Pictures aside, return all of the records exactly as they stand.

Dataset excerpts section start

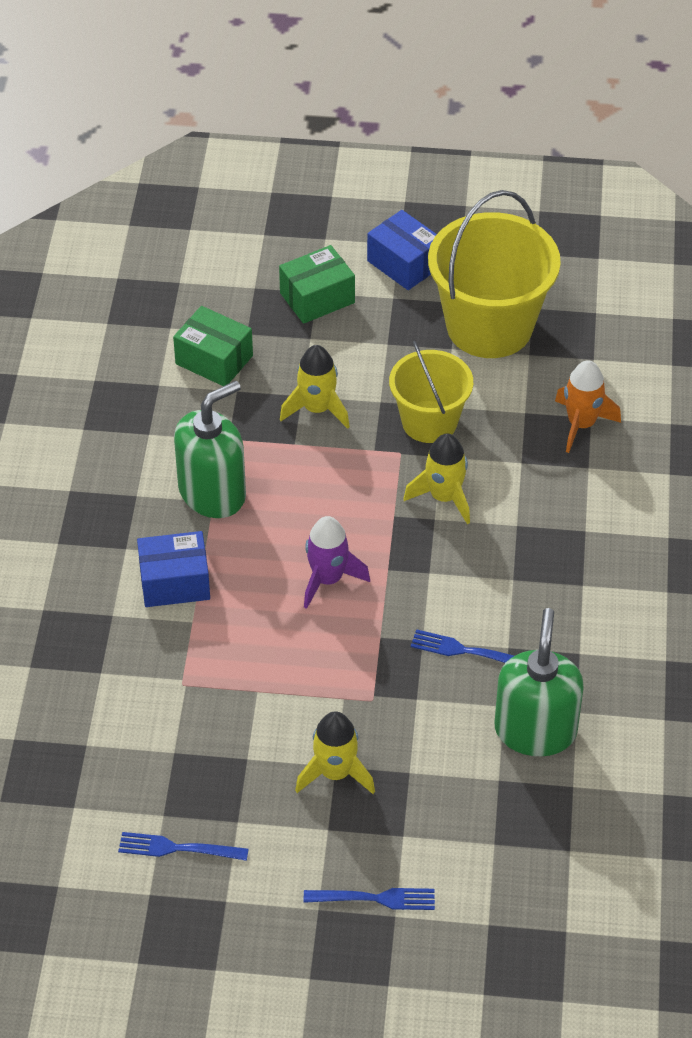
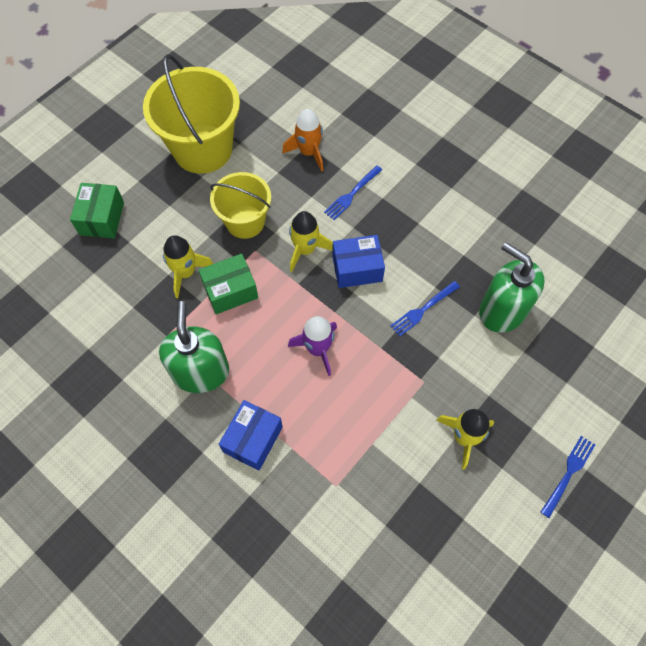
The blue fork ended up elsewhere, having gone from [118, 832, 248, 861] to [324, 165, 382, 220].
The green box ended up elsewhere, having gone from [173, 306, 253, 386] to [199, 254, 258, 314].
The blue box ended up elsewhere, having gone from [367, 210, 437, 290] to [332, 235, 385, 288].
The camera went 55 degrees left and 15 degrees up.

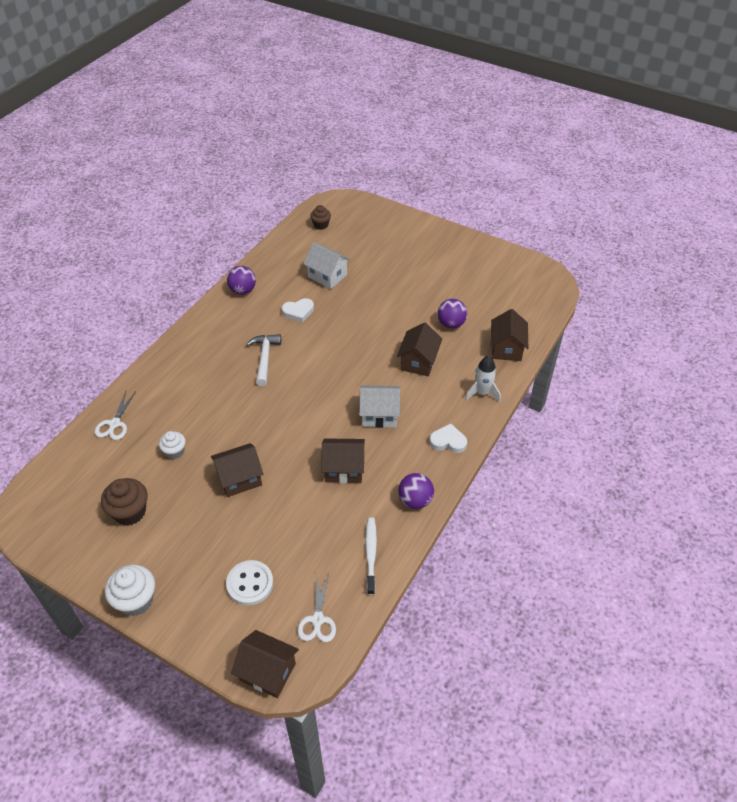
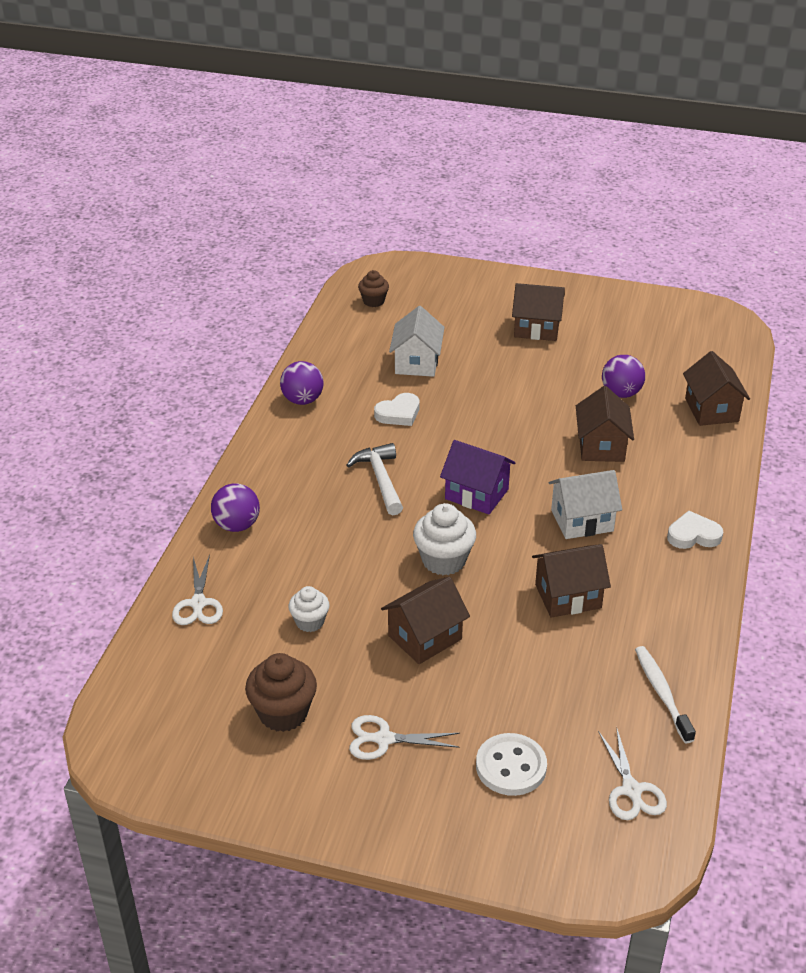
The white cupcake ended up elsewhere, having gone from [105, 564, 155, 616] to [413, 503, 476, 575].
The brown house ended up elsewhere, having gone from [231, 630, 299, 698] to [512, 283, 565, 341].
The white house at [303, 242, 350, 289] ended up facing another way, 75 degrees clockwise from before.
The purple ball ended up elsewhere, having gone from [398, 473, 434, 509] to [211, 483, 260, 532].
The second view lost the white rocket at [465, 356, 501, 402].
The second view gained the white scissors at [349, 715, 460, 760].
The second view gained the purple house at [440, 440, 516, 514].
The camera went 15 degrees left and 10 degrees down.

Dataset excerpts section end

# Solution to the problem
The blue fork ended up elsewhere, having gone from [118, 832, 248, 861] to [324, 165, 382, 220].
The green box ended up elsewhere, having gone from [173, 306, 253, 386] to [199, 254, 258, 314].
The blue box ended up elsewhere, having gone from [367, 210, 437, 290] to [332, 235, 385, 288].
The camera went 55 degrees left and 15 degrees up.

The white cupcake ended up elsewhere, having gone from [105, 564, 155, 616] to [413, 503, 476, 575].
The brown house ended up elsewhere, having gone from [231, 630, 299, 698] to [512, 283, 565, 341].
The white house at [303, 242, 350, 289] ended up facing another way, 75 degrees clockwise from before.
The purple ball ended up elsewhere, having gone from [398, 473, 434, 509] to [211, 483, 260, 532].
The second view lost the white rocket at [465, 356, 501, 402].
The second view gained the white scissors at [349, 715, 460, 760].
The second view gained the purple house at [440, 440, 516, 514].
The camera went 15 degrees left and 10 degrees down.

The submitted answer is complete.